• [REQUIRED ACTION] Every record below must come back exactly as written, with the images dropped.

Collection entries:
****************

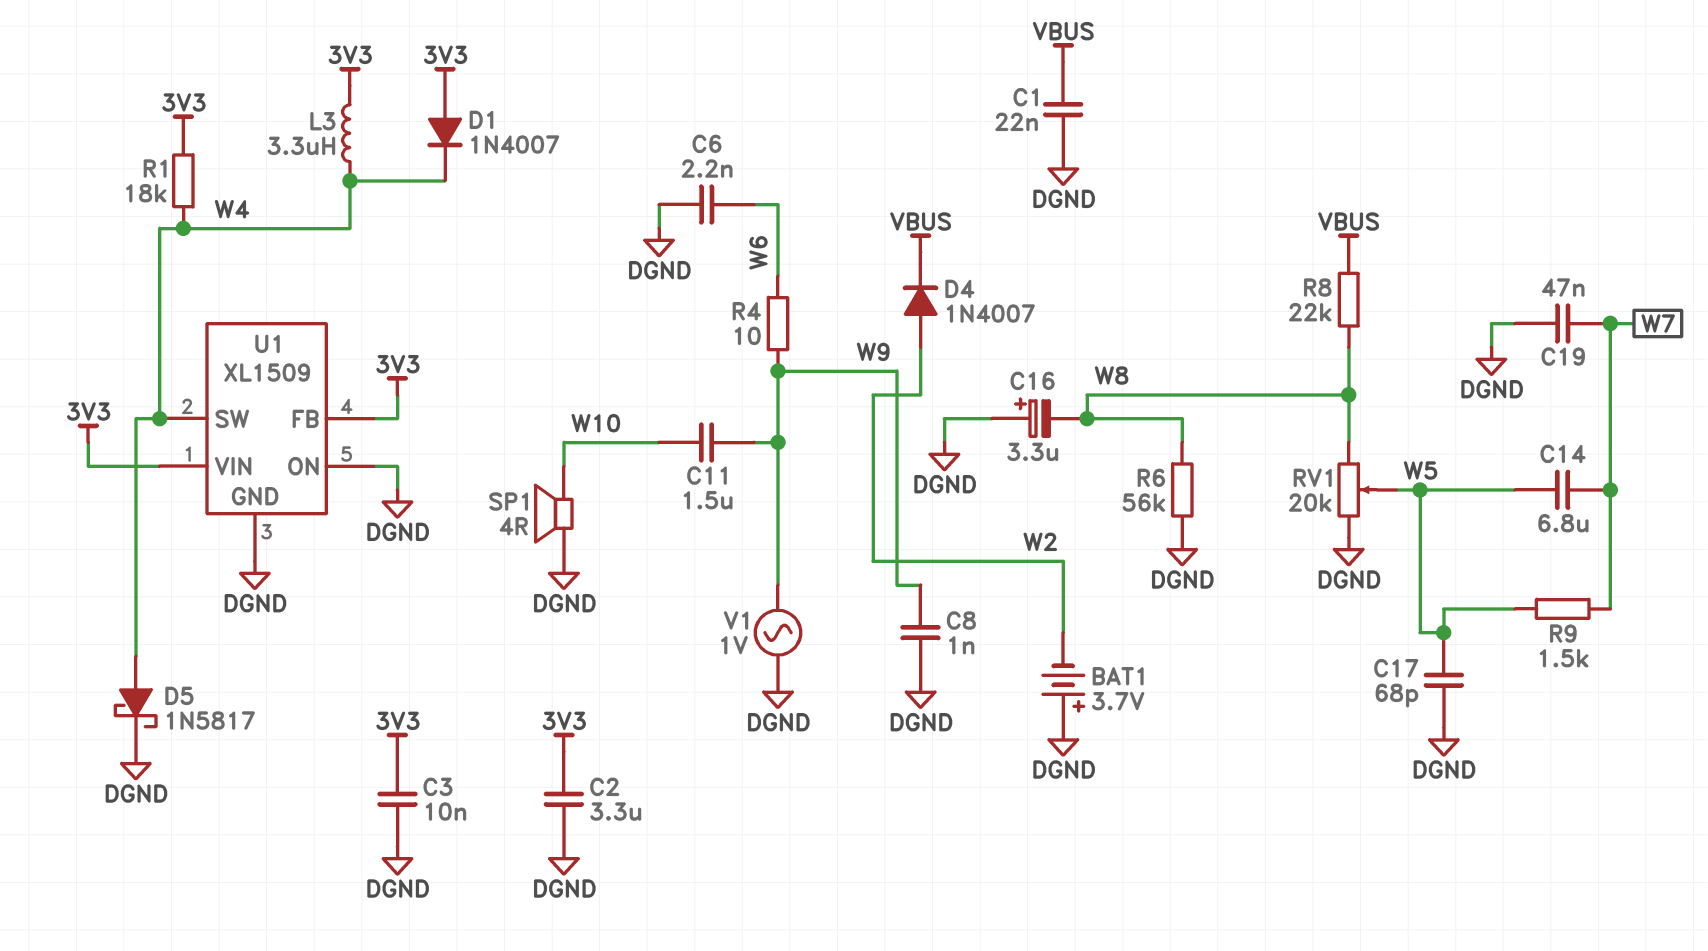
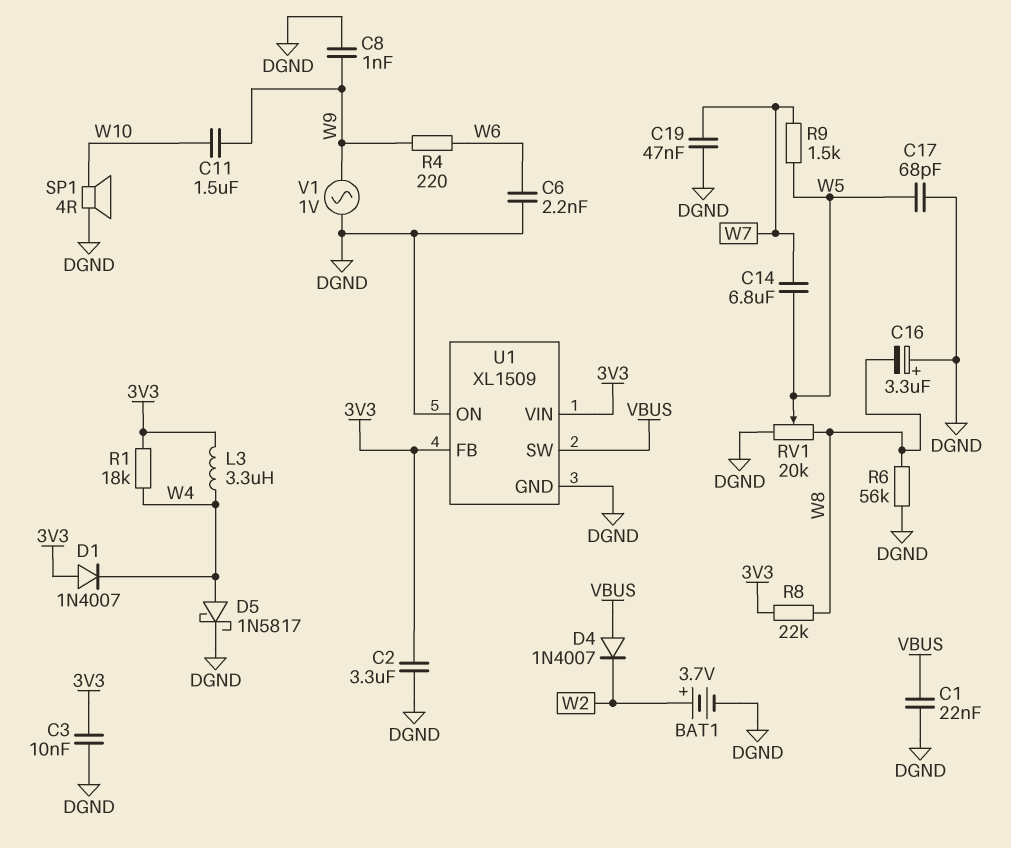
BAT1: 3.7V (plus DGND, minus W2) -> 3.7V (plus W2, minus DGND)
D4: diode 1N4007 (A W2, K VBUS) -> diode 1N4007 (A VBUS, K W2)
R4: 10 (W6, W9) -> 220 (W6, W9)
R8: 22k (VBUS, W8) -> 22k (3V3, W8)
U1 pin SW: W4 -> VBUS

****************

• [THE ANSWER]
BAT1: 3.7V (plus DGND, minus W2) -> 3.7V (plus W2, minus DGND)
D4: diode 1N4007 (A W2, K VBUS) -> diode 1N4007 (A VBUS, K W2)
R4: 10 (W6, W9) -> 220 (W6, W9)
R8: 22k (VBUS, W8) -> 22k (3V3, W8)
U1 pin SW: W4 -> VBUS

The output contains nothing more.